Items from a dataset:
◆ ◆ ◆ ◆

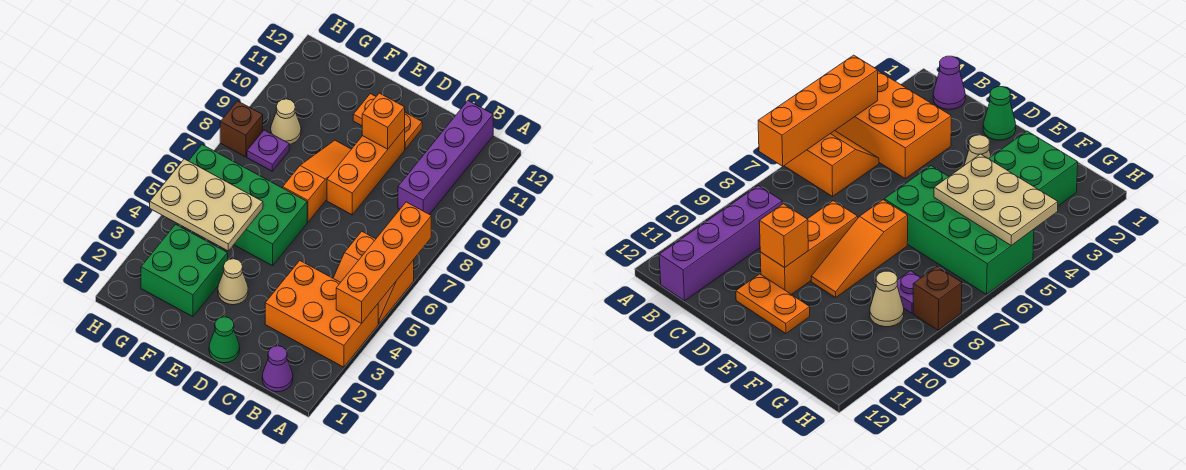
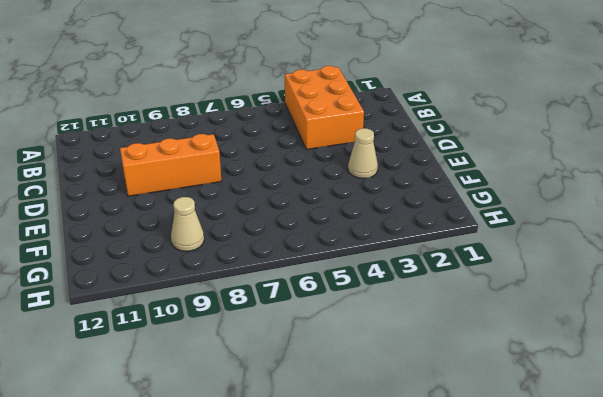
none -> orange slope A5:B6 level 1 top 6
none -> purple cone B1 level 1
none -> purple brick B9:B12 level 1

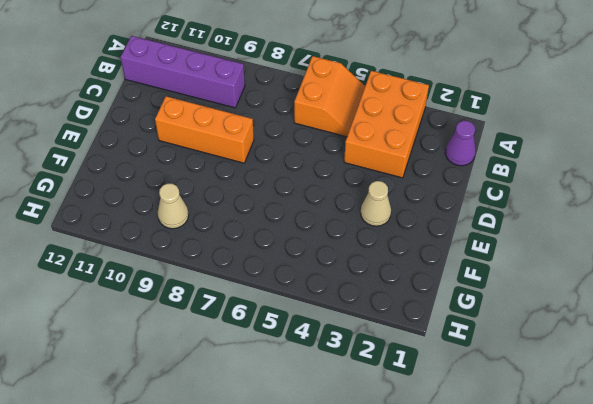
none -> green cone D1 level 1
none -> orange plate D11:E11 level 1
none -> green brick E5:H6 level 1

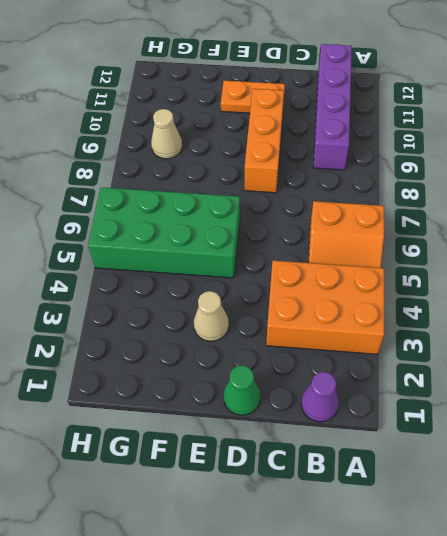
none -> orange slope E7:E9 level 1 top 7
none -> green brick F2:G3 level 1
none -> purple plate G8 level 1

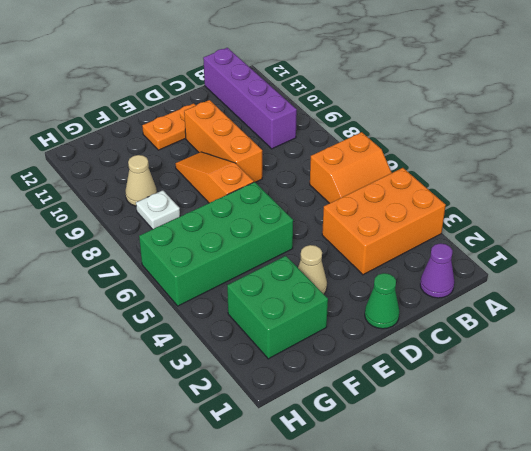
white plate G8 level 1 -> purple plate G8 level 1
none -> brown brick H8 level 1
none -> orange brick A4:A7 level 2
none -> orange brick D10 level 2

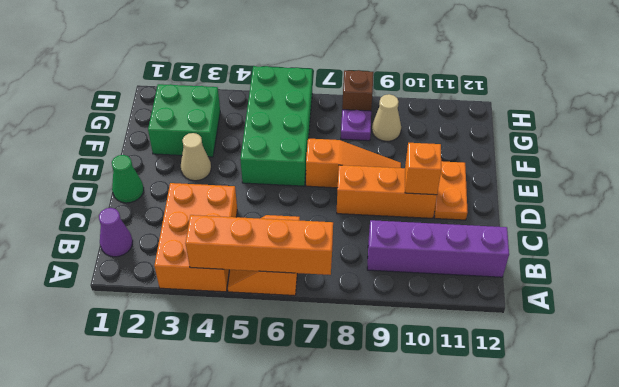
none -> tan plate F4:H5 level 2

◆ ◆ ◆ ◆

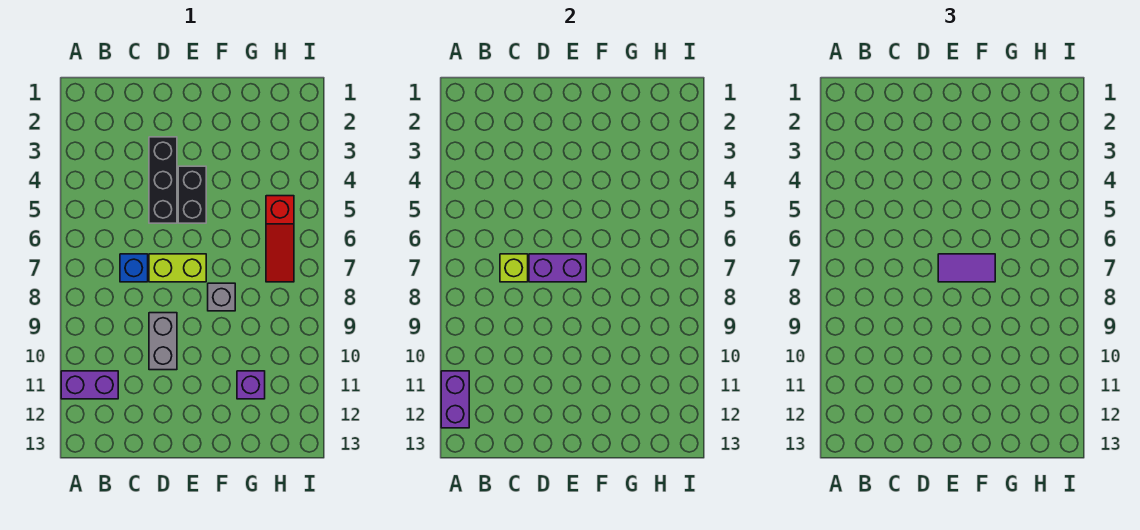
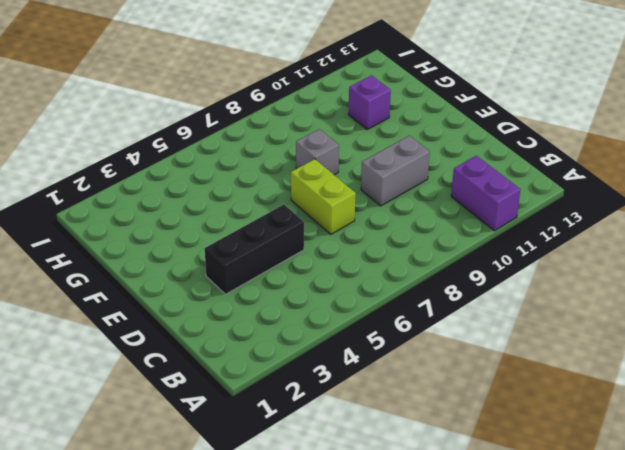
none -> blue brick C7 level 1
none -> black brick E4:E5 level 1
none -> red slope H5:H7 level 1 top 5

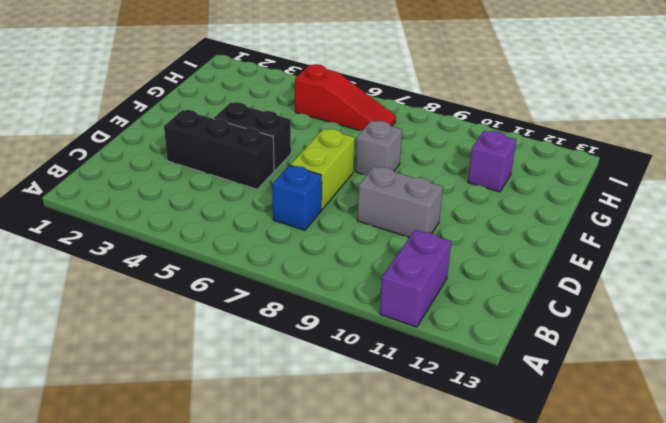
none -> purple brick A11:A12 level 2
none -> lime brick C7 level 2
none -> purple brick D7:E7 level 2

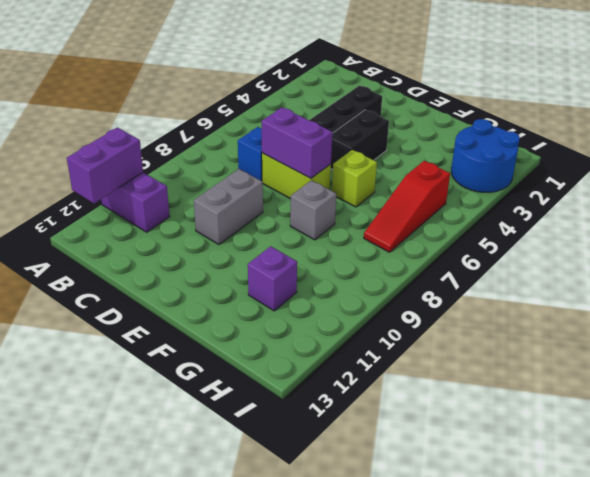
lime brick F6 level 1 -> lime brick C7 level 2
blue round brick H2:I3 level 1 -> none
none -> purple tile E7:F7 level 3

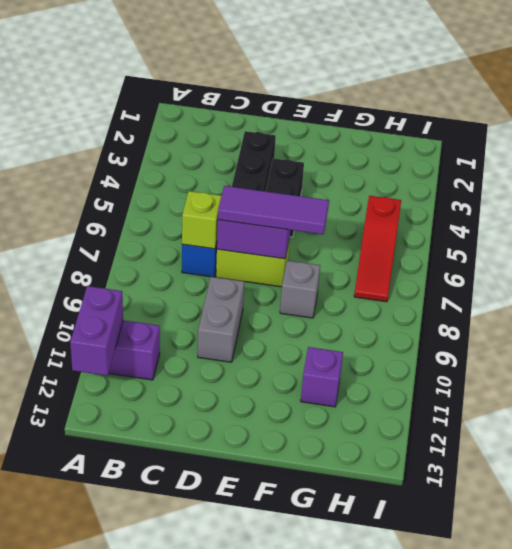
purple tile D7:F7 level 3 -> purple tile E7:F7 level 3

◆ ◆ ◆ ◆

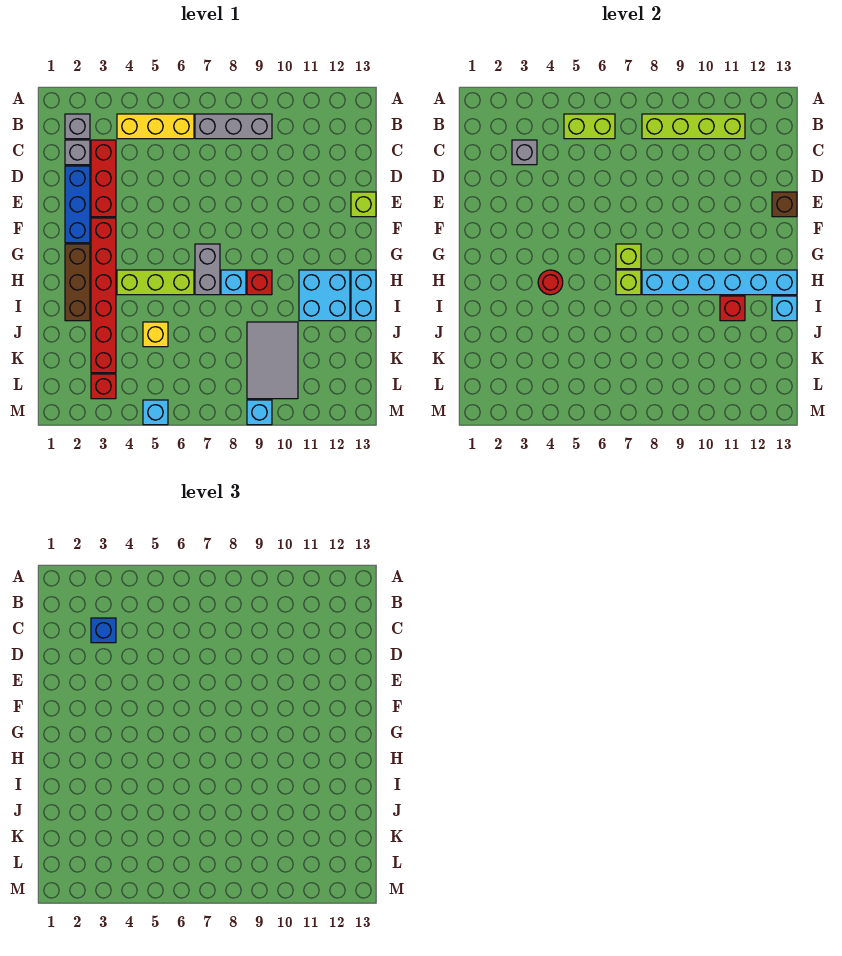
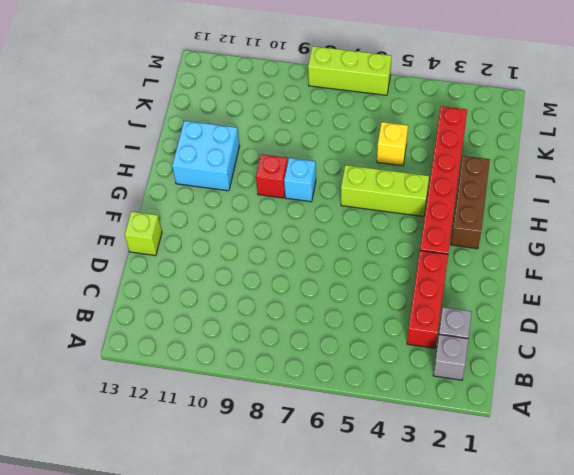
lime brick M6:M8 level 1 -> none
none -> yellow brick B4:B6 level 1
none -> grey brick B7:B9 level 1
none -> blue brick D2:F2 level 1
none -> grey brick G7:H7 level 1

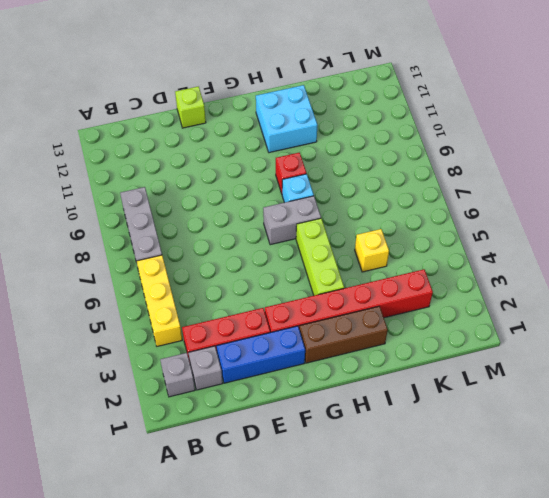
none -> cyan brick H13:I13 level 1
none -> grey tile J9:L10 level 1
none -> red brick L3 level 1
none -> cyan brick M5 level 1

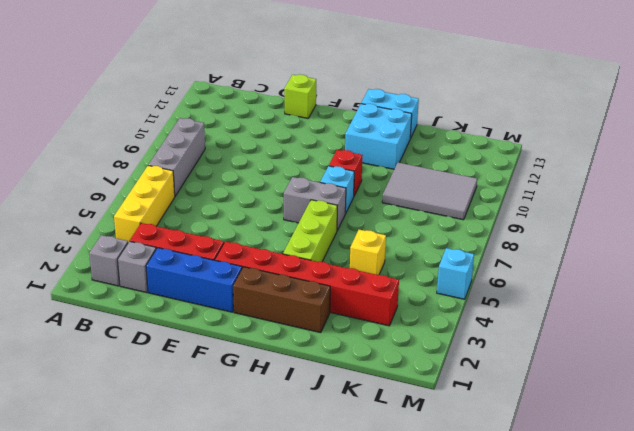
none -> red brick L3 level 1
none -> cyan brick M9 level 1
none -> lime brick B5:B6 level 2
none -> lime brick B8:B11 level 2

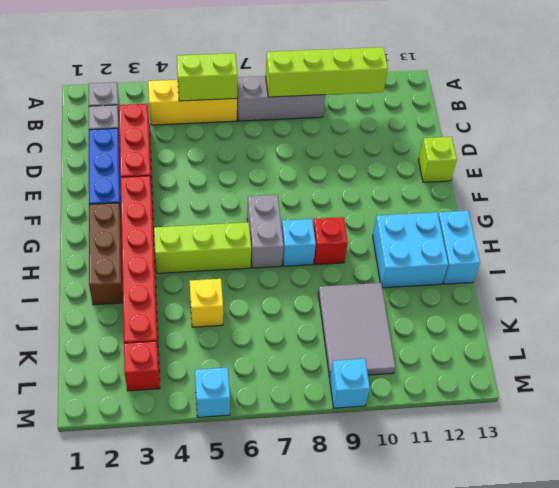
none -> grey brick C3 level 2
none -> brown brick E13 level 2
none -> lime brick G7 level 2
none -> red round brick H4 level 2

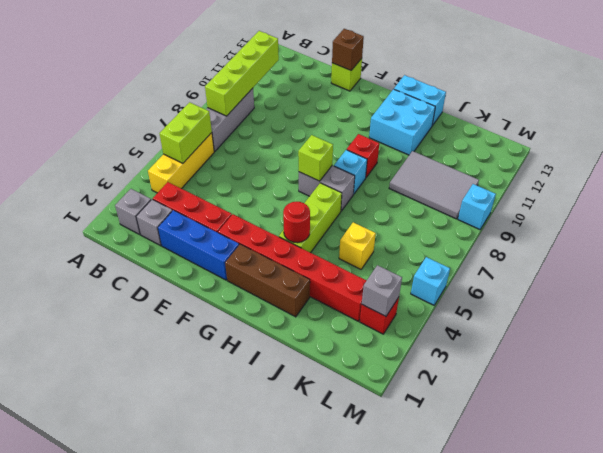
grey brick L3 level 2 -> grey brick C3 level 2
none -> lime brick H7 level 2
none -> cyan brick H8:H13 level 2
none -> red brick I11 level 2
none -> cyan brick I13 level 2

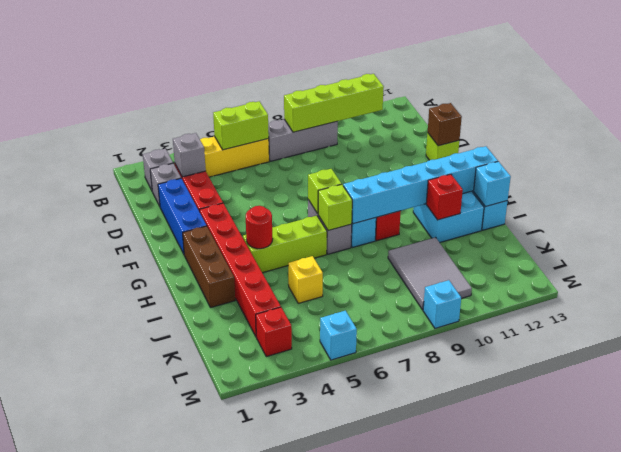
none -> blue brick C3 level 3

◆ ◆ ◆ ◆

What to work on: Give back exactly the lines above that run from the one with "none -> orange plate D11:E11 level 1" to the one with "none -> tan plate F4:H5 level 2", including both, with the pictures left out.

Expected answer:
none -> orange plate D11:E11 level 1
none -> green brick E5:H6 level 1

none -> orange slope E7:E9 level 1 top 7
none -> green brick F2:G3 level 1
none -> purple plate G8 level 1

white plate G8 level 1 -> purple plate G8 level 1
none -> brown brick H8 level 1
none -> orange brick A4:A7 level 2
none -> orange brick D10 level 2

none -> tan plate F4:H5 level 2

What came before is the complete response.